● Available data:
▬▬▬▬▬▬▬▬▬▬

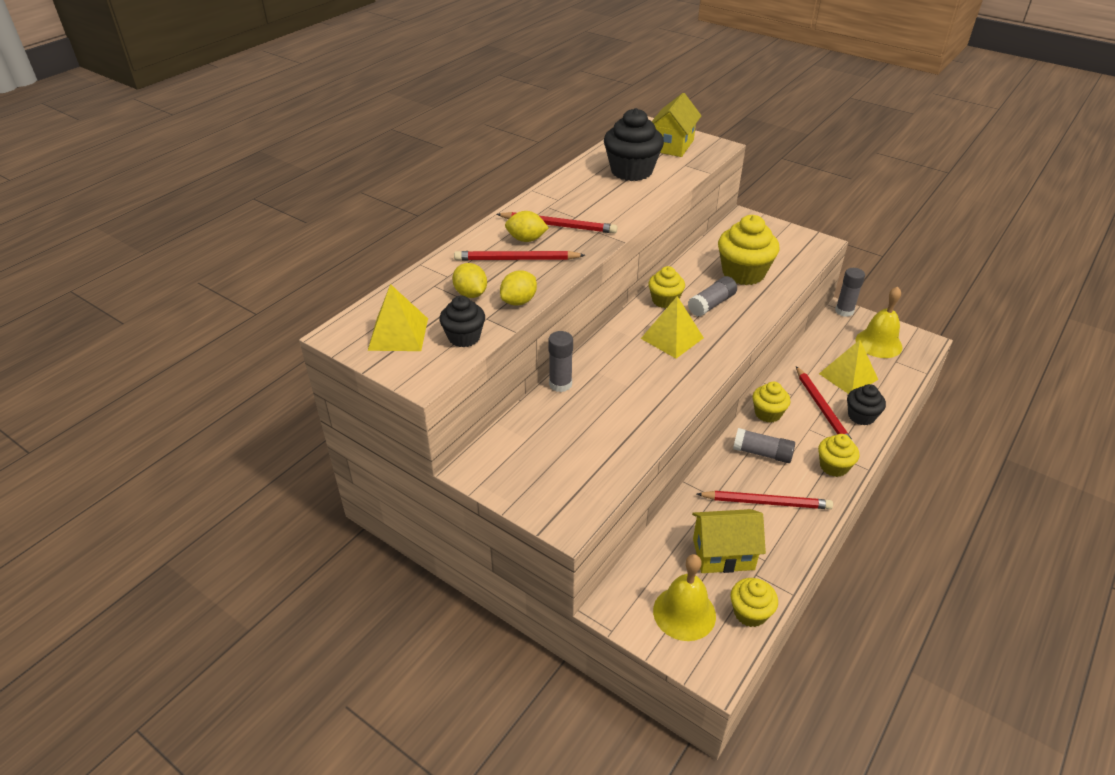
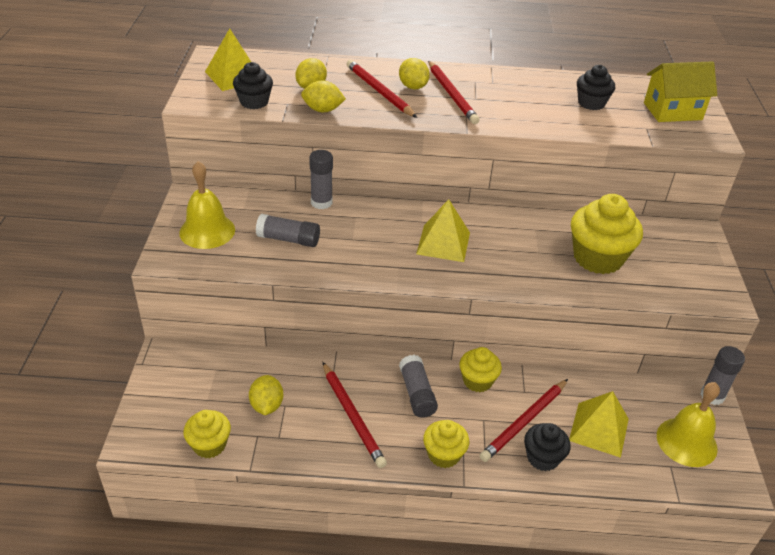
camera: 55 degrees right, 0 degrees up
(631, 171) = (591, 103): black cupcake -> black cupcake, size x0.59
(665, 300) = (495, 222): yellow cupcake -> none
(684, 613) = (184, 401): yellow bell -> yellow bell (207, 231)
(711, 304) = (521, 252): grey glue stick -> grey glue stick (288, 239)
(723, 554) = (267, 405): yellow house -> yellow lemon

▬▬▬▬▬▬▬▬▬▬

● Exercise requirements:
Your answer should be each line from the preceding material in which the word "yellow" occurs.

● Exercise response:
(665, 300) = (495, 222): yellow cupcake -> none
(684, 613) = (184, 401): yellow bell -> yellow bell (207, 231)
(723, 554) = (267, 405): yellow house -> yellow lemon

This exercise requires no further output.